Problem =
From the first line to the last, print the data exactly as written.

Change listing data
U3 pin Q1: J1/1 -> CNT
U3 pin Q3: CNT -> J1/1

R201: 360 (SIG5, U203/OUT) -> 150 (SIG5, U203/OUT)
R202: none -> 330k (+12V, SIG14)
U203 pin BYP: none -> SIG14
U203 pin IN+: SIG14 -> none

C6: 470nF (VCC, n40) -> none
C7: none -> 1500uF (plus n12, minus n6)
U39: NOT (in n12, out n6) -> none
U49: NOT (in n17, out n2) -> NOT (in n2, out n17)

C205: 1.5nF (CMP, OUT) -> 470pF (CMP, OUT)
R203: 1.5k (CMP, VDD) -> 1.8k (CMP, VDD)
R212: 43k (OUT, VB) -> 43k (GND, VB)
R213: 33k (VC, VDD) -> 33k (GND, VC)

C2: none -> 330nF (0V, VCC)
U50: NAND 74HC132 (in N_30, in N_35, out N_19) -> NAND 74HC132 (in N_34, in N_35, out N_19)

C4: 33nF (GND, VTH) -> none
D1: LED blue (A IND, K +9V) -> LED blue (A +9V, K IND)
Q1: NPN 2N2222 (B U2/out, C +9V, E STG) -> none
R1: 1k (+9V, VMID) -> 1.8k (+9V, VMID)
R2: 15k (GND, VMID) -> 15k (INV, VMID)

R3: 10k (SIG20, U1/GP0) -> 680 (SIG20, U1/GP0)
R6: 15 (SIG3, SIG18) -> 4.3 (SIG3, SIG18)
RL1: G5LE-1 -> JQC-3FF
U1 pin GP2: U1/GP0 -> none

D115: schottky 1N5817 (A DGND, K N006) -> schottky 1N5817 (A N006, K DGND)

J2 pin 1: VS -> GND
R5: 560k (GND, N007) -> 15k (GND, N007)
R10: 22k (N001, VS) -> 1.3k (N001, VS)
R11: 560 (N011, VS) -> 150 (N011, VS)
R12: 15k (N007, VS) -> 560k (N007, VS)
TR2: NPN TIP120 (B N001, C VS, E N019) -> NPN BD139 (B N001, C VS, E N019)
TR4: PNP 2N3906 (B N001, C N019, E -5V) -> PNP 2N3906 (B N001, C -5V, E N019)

Exercise result =
U3 pin Q1: J1/1 -> CNT
U3 pin Q3: CNT -> J1/1

R201: 360 (SIG5, U203/OUT) -> 150 (SIG5, U203/OUT)
R202: none -> 330k (+12V, SIG14)
U203 pin BYP: none -> SIG14
U203 pin IN+: SIG14 -> none

C6: 470nF (VCC, n40) -> none
C7: none -> 1500uF (plus n12, minus n6)
U39: NOT (in n12, out n6) -> none
U49: NOT (in n17, out n2) -> NOT (in n2, out n17)

C205: 1.5nF (CMP, OUT) -> 470pF (CMP, OUT)
R203: 1.5k (CMP, VDD) -> 1.8k (CMP, VDD)
R212: 43k (OUT, VB) -> 43k (GND, VB)
R213: 33k (VC, VDD) -> 33k (GND, VC)

C2: none -> 330nF (0V, VCC)
U50: NAND 74HC132 (in N_30, in N_35, out N_19) -> NAND 74HC132 (in N_34, in N_35, out N_19)

C4: 33nF (GND, VTH) -> none
D1: LED blue (A IND, K +9V) -> LED blue (A +9V, K IND)
Q1: NPN 2N2222 (B U2/out, C +9V, E STG) -> none
R1: 1k (+9V, VMID) -> 1.8k (+9V, VMID)
R2: 15k (GND, VMID) -> 15k (INV, VMID)

R3: 10k (SIG20, U1/GP0) -> 680 (SIG20, U1/GP0)
R6: 15 (SIG3, SIG18) -> 4.3 (SIG3, SIG18)
RL1: G5LE-1 -> JQC-3FF
U1 pin GP2: U1/GP0 -> none

D115: schottky 1N5817 (A DGND, K N006) -> schottky 1N5817 (A N006, K DGND)

J2 pin 1: VS -> GND
R5: 560k (GND, N007) -> 15k (GND, N007)
R10: 22k (N001, VS) -> 1.3k (N001, VS)
R11: 560 (N011, VS) -> 150 (N011, VS)
R12: 15k (N007, VS) -> 560k (N007, VS)
TR2: NPN TIP120 (B N001, C VS, E N019) -> NPN BD139 (B N001, C VS, E N019)
TR4: PNP 2N3906 (B N001, C N019, E -5V) -> PNP 2N3906 (B N001, C -5V, E N019)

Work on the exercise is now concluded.